Exercise requirements » Within the entries below, the lines from the one with "The camera went 95 degrees left and 15" through the one with "Someone carried the vaporisateur" are to be set down exactly, both ends kept.

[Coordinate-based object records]
* * *

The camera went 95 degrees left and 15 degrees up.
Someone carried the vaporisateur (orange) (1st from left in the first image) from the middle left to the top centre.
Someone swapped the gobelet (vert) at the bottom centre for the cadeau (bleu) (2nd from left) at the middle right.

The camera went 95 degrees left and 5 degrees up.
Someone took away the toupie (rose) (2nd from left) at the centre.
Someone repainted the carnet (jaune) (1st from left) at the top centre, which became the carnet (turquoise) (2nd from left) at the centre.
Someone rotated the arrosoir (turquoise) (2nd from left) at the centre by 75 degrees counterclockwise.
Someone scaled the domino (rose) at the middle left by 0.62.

* * *

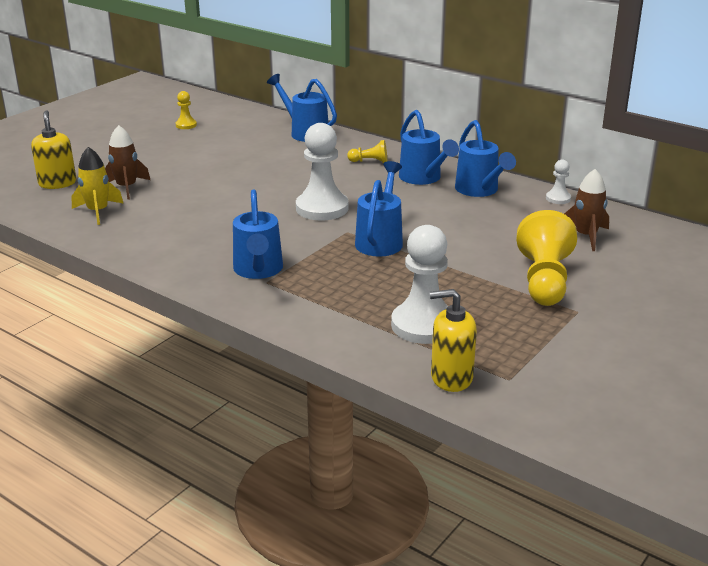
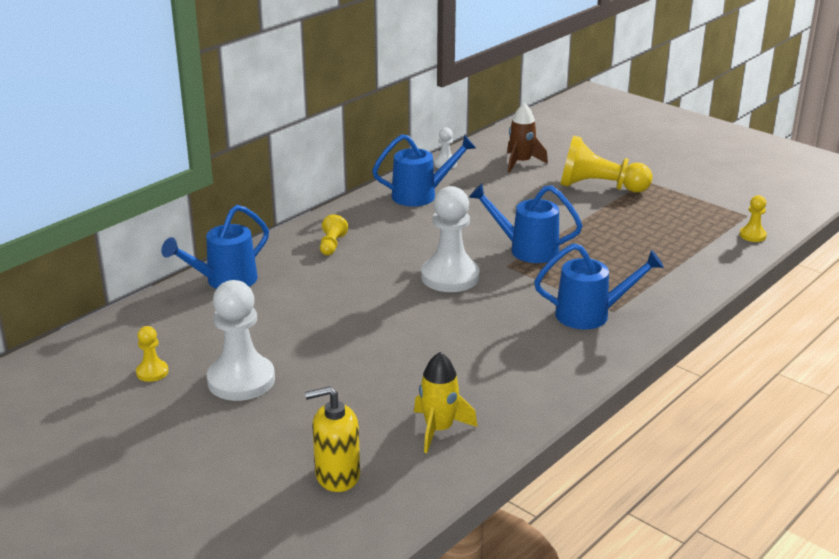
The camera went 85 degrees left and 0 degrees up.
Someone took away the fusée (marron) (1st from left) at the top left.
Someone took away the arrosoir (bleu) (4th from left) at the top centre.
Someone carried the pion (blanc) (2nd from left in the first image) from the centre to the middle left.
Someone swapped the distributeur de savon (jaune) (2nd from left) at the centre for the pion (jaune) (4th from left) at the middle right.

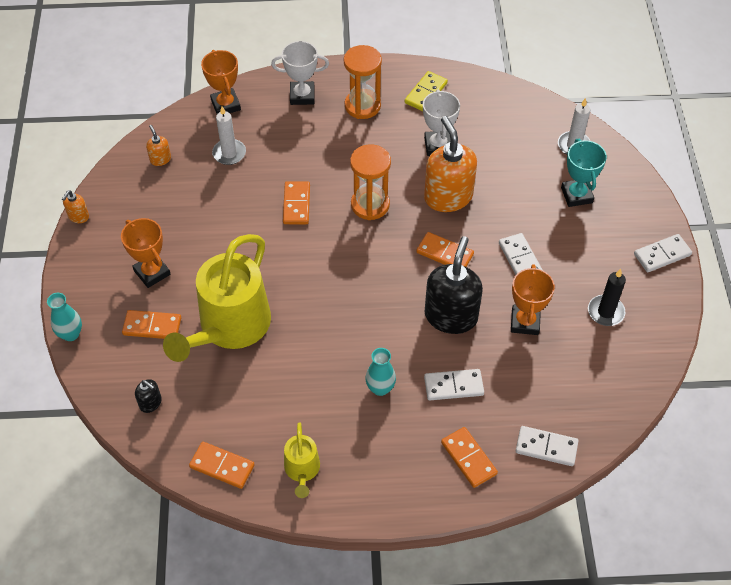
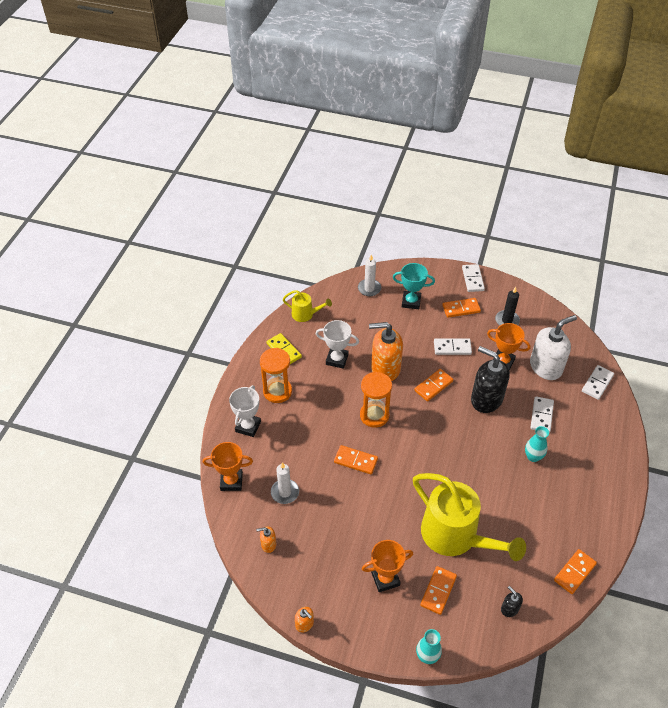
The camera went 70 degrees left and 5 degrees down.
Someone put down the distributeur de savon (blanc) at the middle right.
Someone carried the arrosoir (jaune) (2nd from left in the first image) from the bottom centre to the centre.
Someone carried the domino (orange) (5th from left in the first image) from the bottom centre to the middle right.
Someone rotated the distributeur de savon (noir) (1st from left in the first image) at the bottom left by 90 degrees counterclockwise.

* * *

Result for this exercise »
The camera went 95 degrees left and 15 degrees up.
Someone carried the vaporisateur (orange) (1st from left in the first image) from the middle left to the top centre.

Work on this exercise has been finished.